ACTION ITEM
Search the listing below for the string "none", then copy every line it appears in.

Segment Start: DATA SHOWN

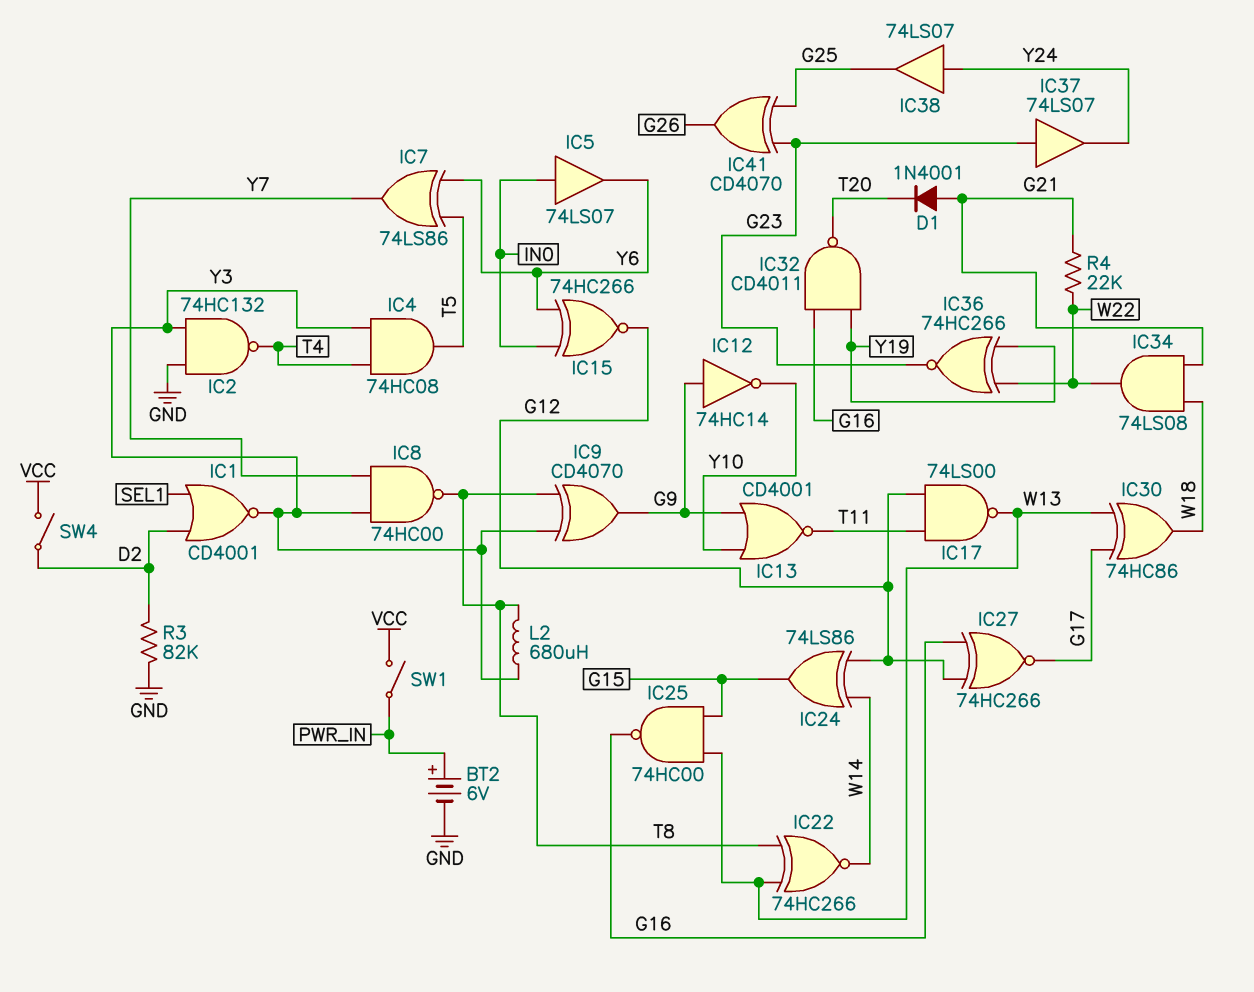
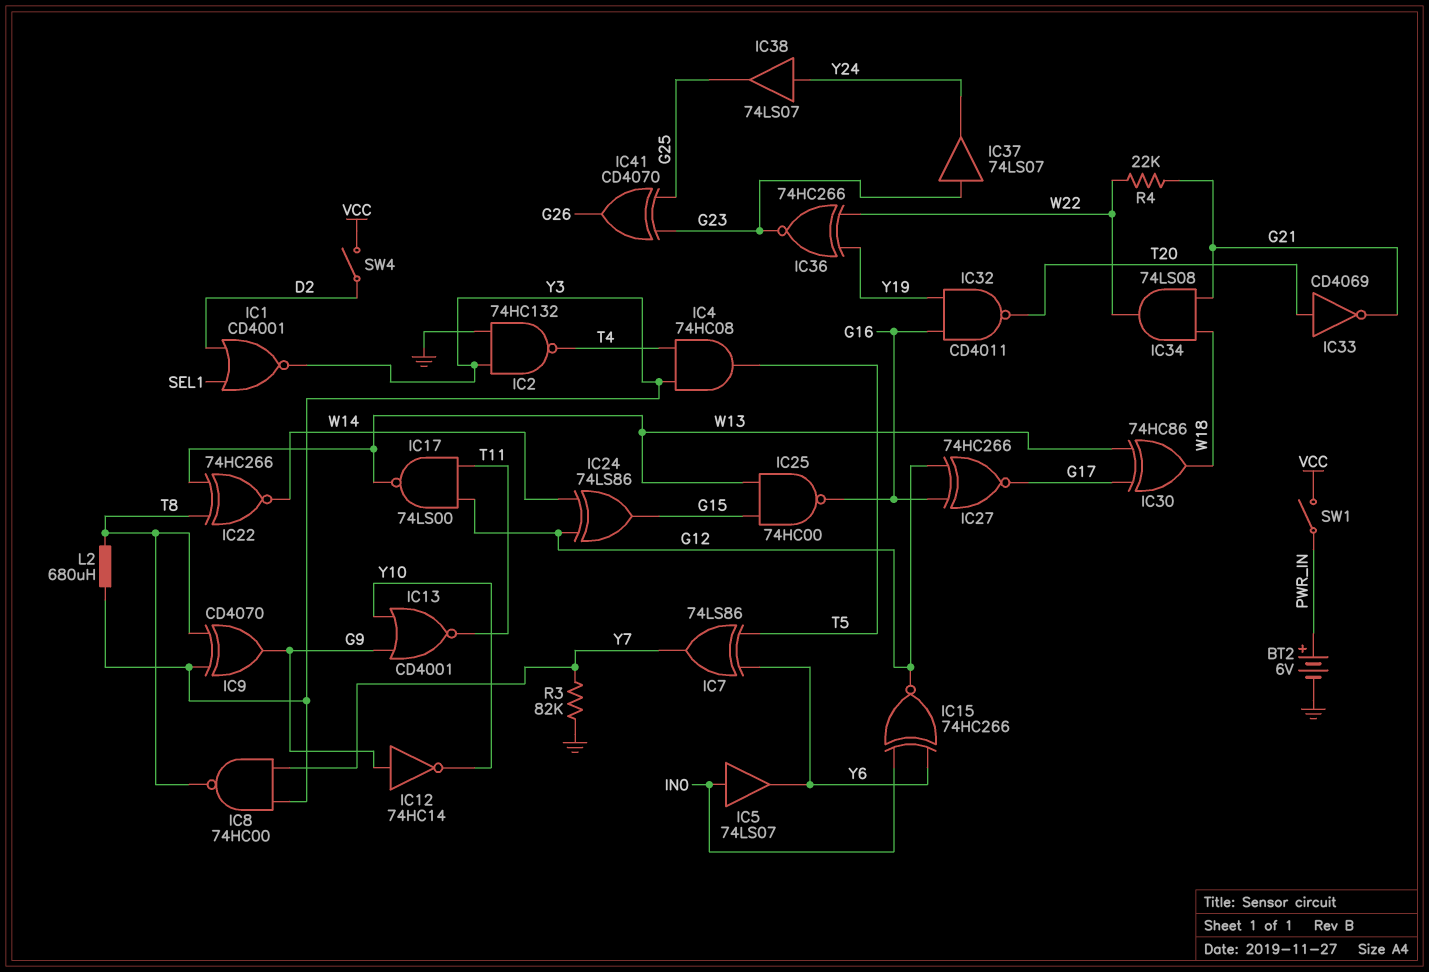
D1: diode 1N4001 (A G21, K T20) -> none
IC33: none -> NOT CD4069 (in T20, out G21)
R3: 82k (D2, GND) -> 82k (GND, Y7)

Segment End: DATA SHOWN
Segment Start: DATA SHOWN

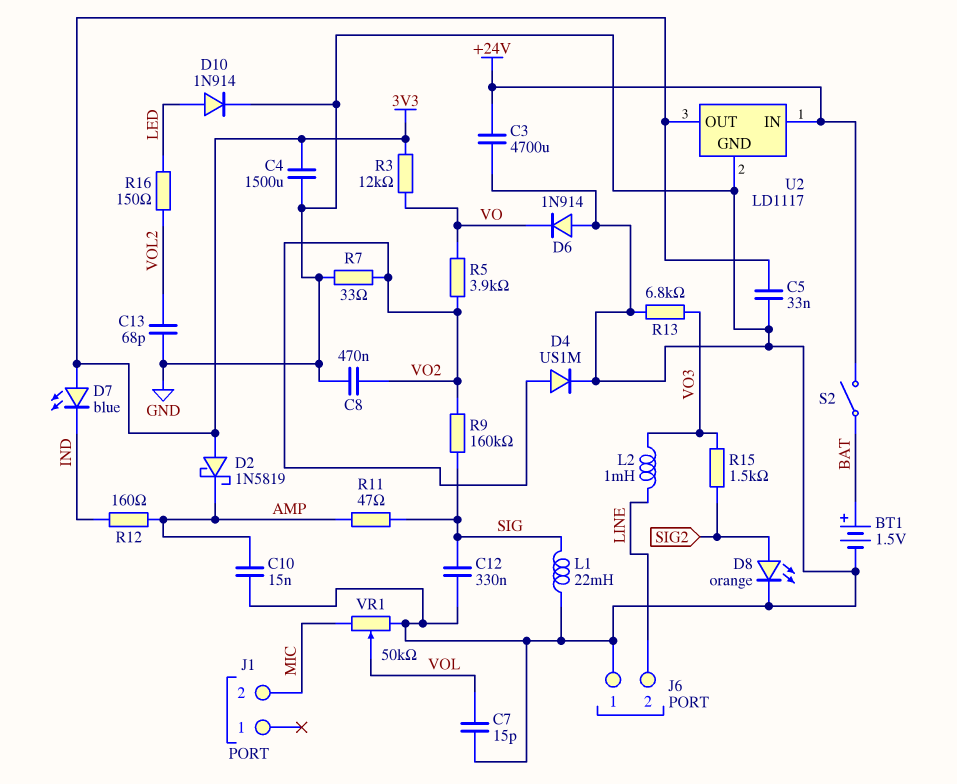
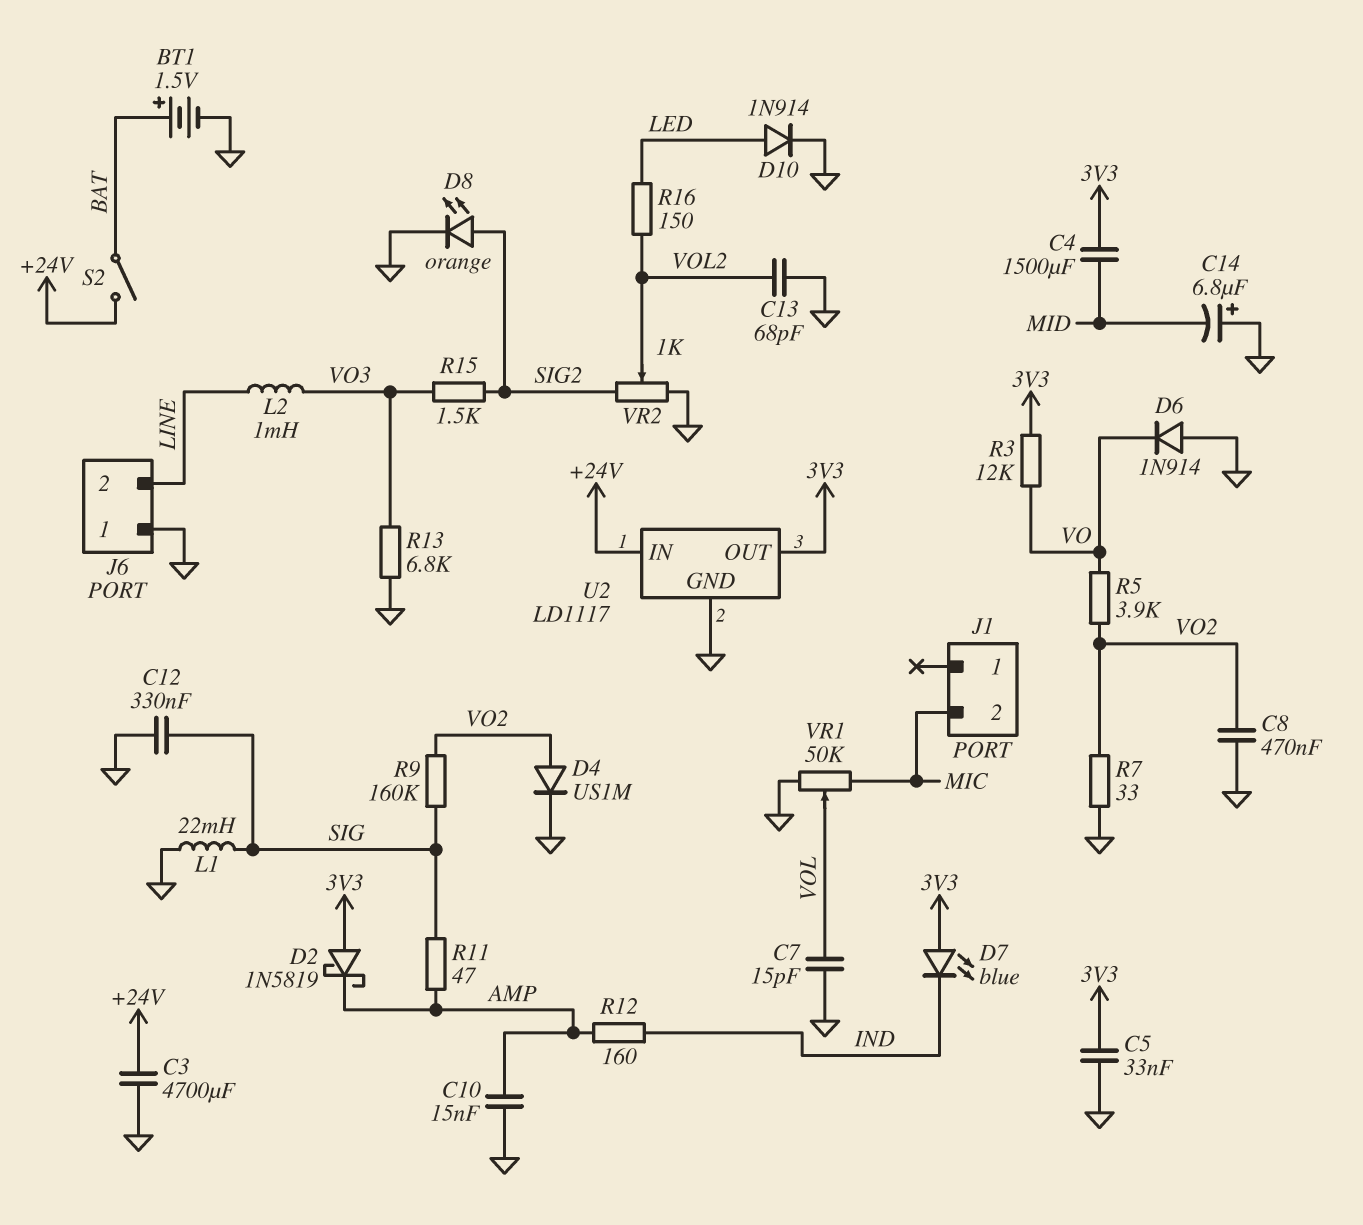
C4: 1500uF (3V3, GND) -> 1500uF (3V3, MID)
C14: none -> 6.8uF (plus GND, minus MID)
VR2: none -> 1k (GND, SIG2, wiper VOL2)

Segment End: DATA SHOWN

ANSWER BOX
D1: diode 1N4001 (A G21, K T20) -> none
IC33: none -> NOT CD4069 (in T20, out G21)
C14: none -> 6.8uF (plus GND, minus MID)
VR2: none -> 1k (GND, SIG2, wiper VOL2)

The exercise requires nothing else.